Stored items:
— BEGIN —

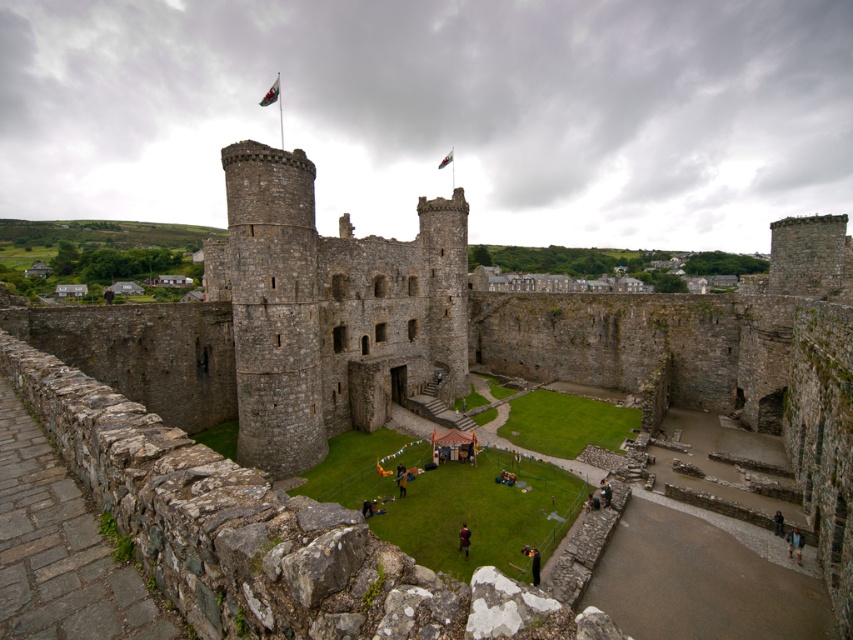
Is point (267, 104) in front of point (462, 531)?

No.

Does green fabric flag at upper center have a greater width compared to dark brown leather jacket at center?

Yes, green fabric flag at upper center is wider than dark brown leather jacket at center.

Is point (277, 93) less distant than point (465, 552)?

That is False.

The height and width of the screenshot is (640, 853). I want to click on green fabric flag at upper center, so click(x=271, y=93).

Is point (798, 556) closer to camera compared to point (451, 157)?

Yes, point (798, 556) is closer to viewer.

Locate an element on the screen. The image size is (853, 640). light brown leather jacket at lower right is located at coordinates (793, 541).

This screenshot has height=640, width=853. Find the location of `light brown leather jacket at lower right`. light brown leather jacket at lower right is located at coordinates (793, 541).

Which is in front, point (465, 540) or point (440, 161)?

Positioned in front is point (465, 540).

Does dark brown leather jacket at center have a larger size compared to green fabric flag at center?

Incorrect, dark brown leather jacket at center is not larger than green fabric flag at center.

Which is behind, point (459, 544) or point (445, 164)?

The point (445, 164) is more distant.

Find the location of a particular element. The height and width of the screenshot is (640, 853). dark brown leather jacket at center is located at coordinates (463, 540).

— END —

AIM. Please copy every line of the rows above word for word, leaving out the pictures.

EXPECTED ANSWER.
Is point (267, 104) in front of point (462, 531)?

No.

Does green fabric flag at upper center have a greater width compared to dark brown leather jacket at center?

Yes, green fabric flag at upper center is wider than dark brown leather jacket at center.

Is point (277, 93) less distant than point (465, 552)?

That is False.

The height and width of the screenshot is (640, 853). I want to click on green fabric flag at upper center, so click(x=271, y=93).

Is point (798, 556) closer to camera compared to point (451, 157)?

Yes, point (798, 556) is closer to viewer.

Locate an element on the screen. The image size is (853, 640). light brown leather jacket at lower right is located at coordinates (793, 541).

This screenshot has height=640, width=853. Find the location of `light brown leather jacket at lower right`. light brown leather jacket at lower right is located at coordinates (793, 541).

Which is in front, point (465, 540) or point (440, 161)?

Positioned in front is point (465, 540).

Does dark brown leather jacket at center have a larger size compared to green fabric flag at center?

Incorrect, dark brown leather jacket at center is not larger than green fabric flag at center.

Which is behind, point (459, 544) or point (445, 164)?

The point (445, 164) is more distant.

Find the location of a particular element. The height and width of the screenshot is (640, 853). dark brown leather jacket at center is located at coordinates (463, 540).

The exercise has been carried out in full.